EXERCISE OBJECTIVE:
Where the line containing "red toothbrush: 4 -> 2" appears in the entries below, start there and print only that line and every line after it, exactly, through the end, excluding pictures.

INFORMATION PROVIDED:
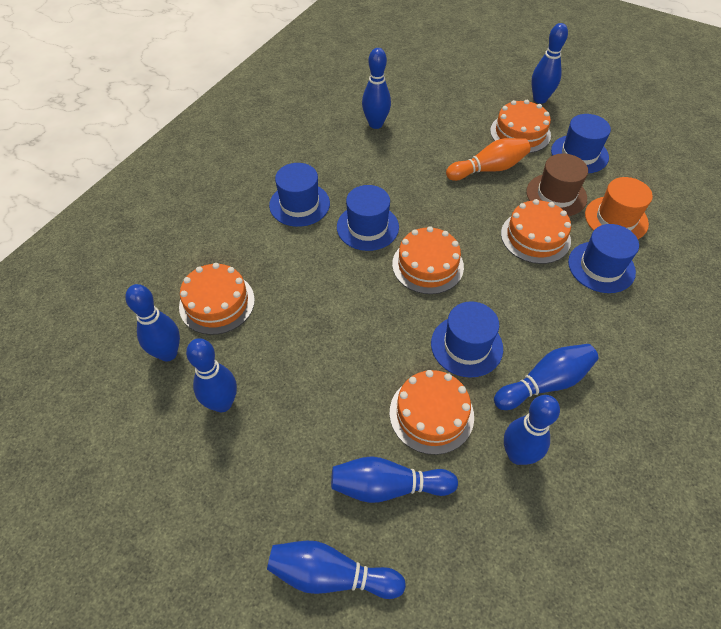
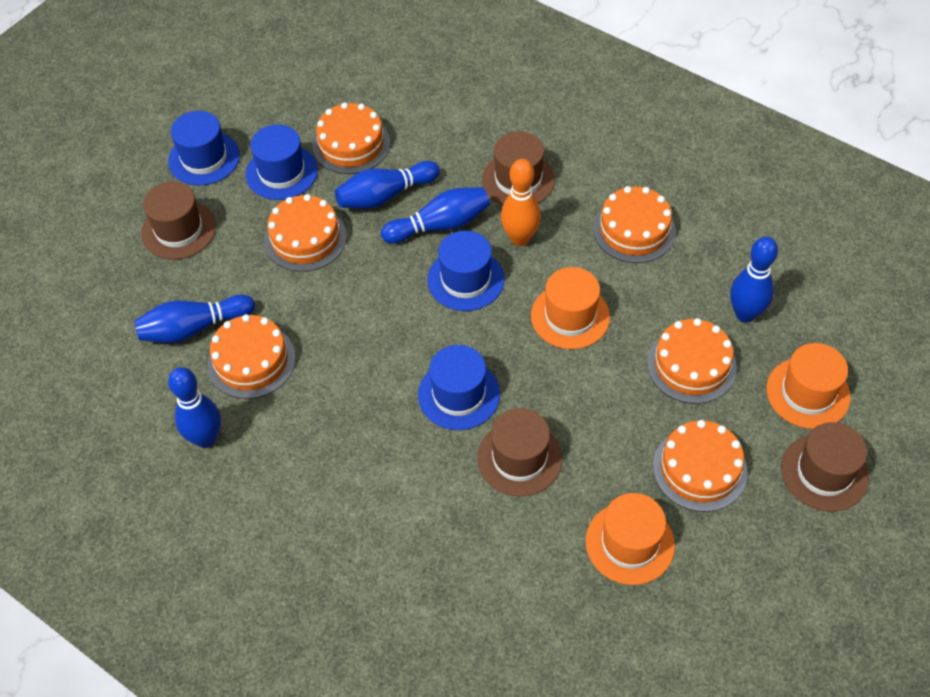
blue bowling pin: 8 -> 5
blue hat: 5 -> 4
brown hat: 1 -> 4
orange cake: 5 -> 6
orange hat: 1 -> 3

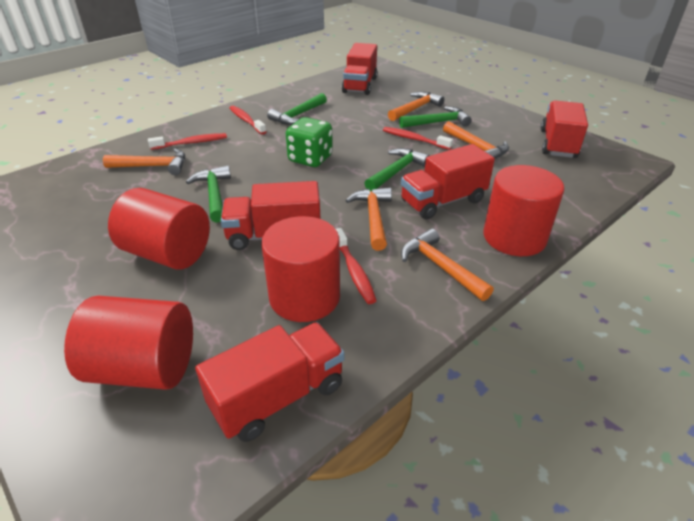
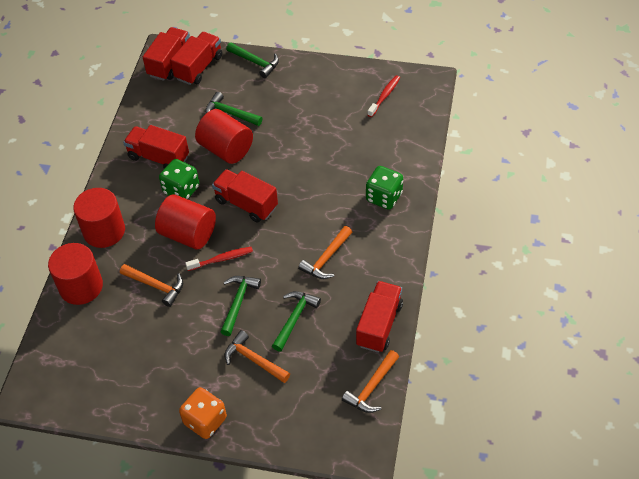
green dice: 1 -> 2
orange dice: 0 -> 1
orange hammer: 5 -> 4
red toothbrush: 4 -> 2

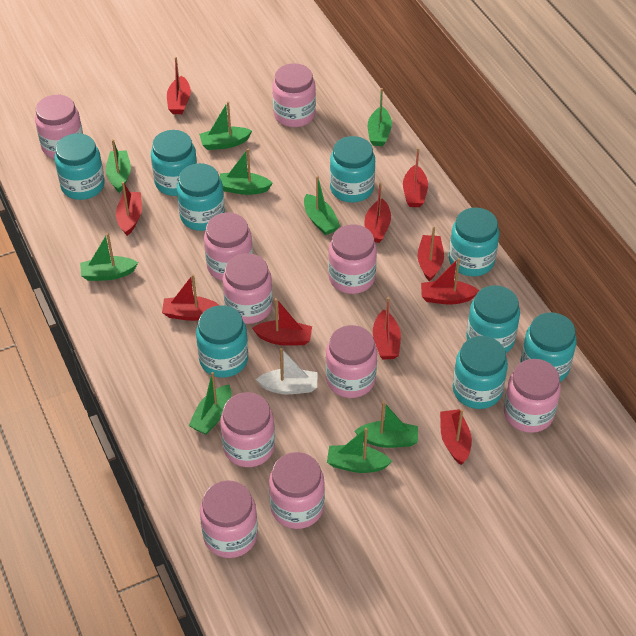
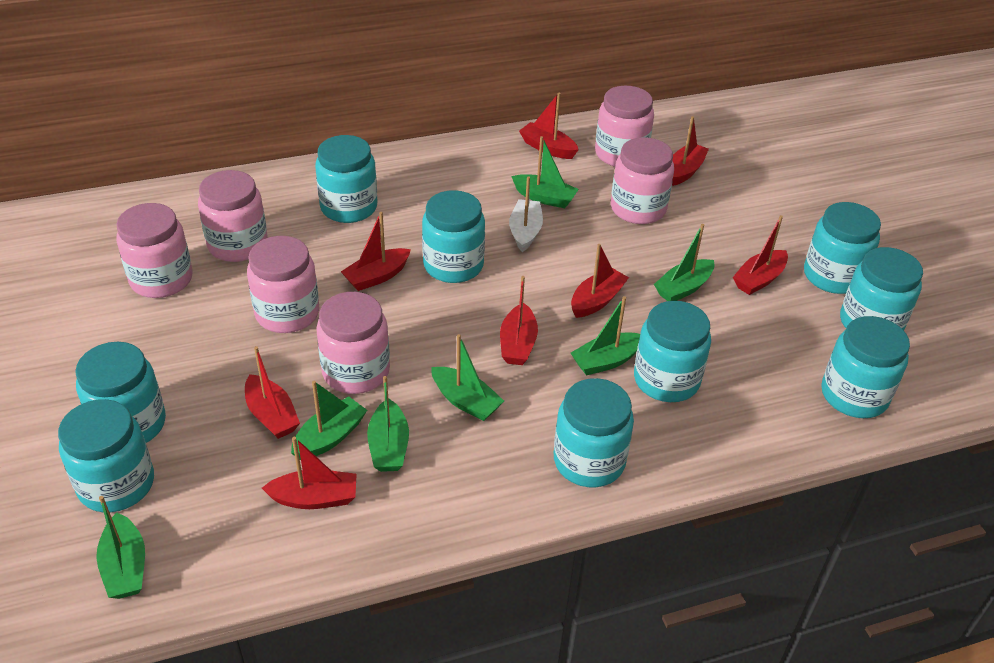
green boat: 9 -> 7
pink jar: 10 -> 6
red boat: 10 -> 8

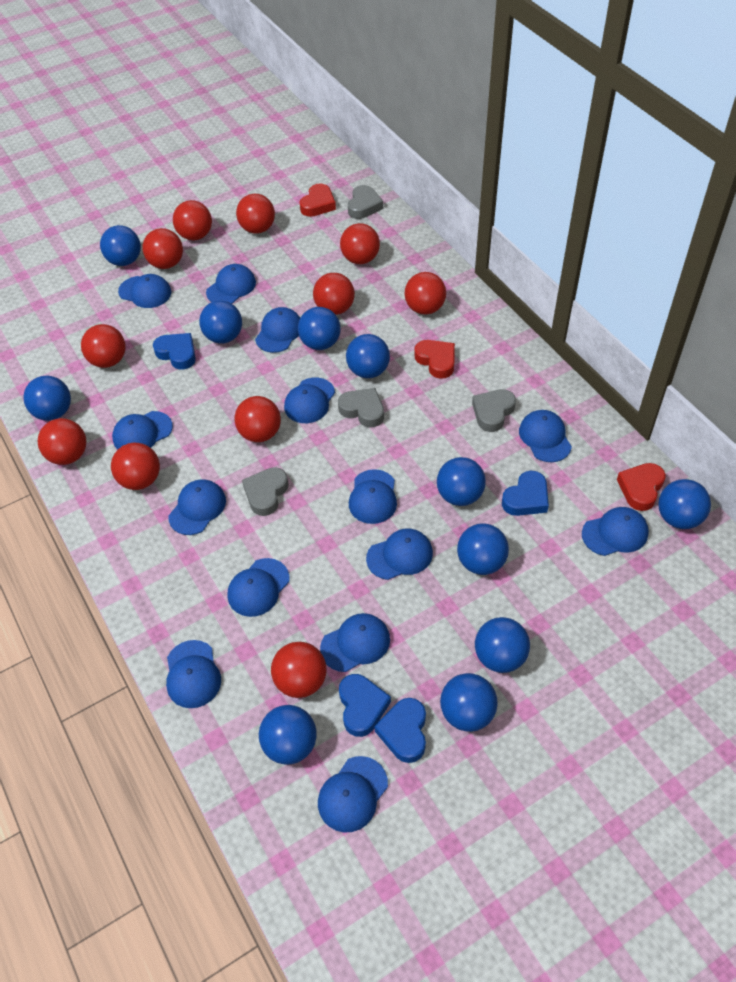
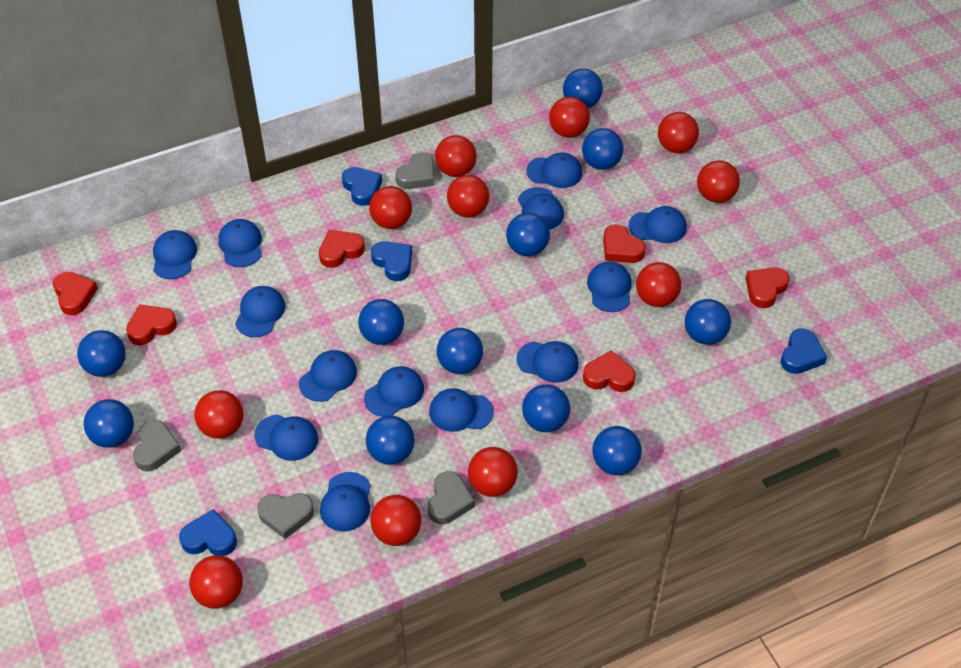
blue cap: 14 -> 13
red heart: 3 -> 6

ANSWER TO THIS PROBLEM:
red toothbrush: 4 -> 2

green boat: 9 -> 7
pink jar: 10 -> 6
red boat: 10 -> 8

blue cap: 14 -> 13
red heart: 3 -> 6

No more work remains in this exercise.